Below are some records; output exactly the lines from the line with "U1 pin GND: 0V -> 5V" to the line with "F1: none -> 1.5A (N_2, N_48)", both ends kept, and nothing more.

*** DATASET ENTRIES ***

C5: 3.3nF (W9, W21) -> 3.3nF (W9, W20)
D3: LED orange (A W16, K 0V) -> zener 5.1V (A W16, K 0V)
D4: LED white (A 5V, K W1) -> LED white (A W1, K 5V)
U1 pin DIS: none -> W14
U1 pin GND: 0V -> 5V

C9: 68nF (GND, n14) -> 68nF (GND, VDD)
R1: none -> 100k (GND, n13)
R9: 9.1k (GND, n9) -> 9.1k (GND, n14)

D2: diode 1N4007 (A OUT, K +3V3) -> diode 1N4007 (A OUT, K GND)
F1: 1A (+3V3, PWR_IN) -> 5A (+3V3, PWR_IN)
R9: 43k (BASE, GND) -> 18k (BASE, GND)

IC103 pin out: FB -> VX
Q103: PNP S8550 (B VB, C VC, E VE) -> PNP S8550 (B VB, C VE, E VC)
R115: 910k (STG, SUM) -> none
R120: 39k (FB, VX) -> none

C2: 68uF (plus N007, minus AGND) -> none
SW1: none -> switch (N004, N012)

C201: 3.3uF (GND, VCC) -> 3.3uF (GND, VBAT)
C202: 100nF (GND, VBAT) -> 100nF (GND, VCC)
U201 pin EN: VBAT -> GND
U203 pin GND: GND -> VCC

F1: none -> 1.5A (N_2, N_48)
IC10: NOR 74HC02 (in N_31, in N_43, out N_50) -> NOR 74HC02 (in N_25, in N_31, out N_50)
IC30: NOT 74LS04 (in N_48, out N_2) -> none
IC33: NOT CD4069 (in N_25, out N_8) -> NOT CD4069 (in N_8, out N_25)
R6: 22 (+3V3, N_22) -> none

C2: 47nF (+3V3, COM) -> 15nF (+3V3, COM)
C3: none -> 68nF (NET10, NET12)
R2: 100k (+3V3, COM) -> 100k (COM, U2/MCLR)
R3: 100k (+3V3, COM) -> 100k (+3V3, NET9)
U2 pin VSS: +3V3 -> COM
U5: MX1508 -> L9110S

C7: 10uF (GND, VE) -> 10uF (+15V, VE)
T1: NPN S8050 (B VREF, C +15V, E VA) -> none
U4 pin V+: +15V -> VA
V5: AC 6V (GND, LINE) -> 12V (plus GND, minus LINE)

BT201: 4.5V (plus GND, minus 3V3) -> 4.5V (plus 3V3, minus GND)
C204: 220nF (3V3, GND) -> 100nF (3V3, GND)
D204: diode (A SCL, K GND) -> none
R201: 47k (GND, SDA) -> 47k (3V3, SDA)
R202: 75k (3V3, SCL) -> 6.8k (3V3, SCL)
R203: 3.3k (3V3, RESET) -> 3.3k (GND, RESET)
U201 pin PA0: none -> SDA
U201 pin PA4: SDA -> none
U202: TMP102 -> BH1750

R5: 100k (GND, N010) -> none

*** End of DATASET ENTRIES ***

■ RESULT FOR THIS TASK
U1 pin GND: 0V -> 5V

C9: 68nF (GND, n14) -> 68nF (GND, VDD)
R1: none -> 100k (GND, n13)
R9: 9.1k (GND, n9) -> 9.1k (GND, n14)

D2: diode 1N4007 (A OUT, K +3V3) -> diode 1N4007 (A OUT, K GND)
F1: 1A (+3V3, PWR_IN) -> 5A (+3V3, PWR_IN)
R9: 43k (BASE, GND) -> 18k (BASE, GND)

IC103 pin out: FB -> VX
Q103: PNP S8550 (B VB, C VC, E VE) -> PNP S8550 (B VB, C VE, E VC)
R115: 910k (STG, SUM) -> none
R120: 39k (FB, VX) -> none

C2: 68uF (plus N007, minus AGND) -> none
SW1: none -> switch (N004, N012)

C201: 3.3uF (GND, VCC) -> 3.3uF (GND, VBAT)
C202: 100nF (GND, VBAT) -> 100nF (GND, VCC)
U201 pin EN: VBAT -> GND
U203 pin GND: GND -> VCC

F1: none -> 1.5A (N_2, N_48)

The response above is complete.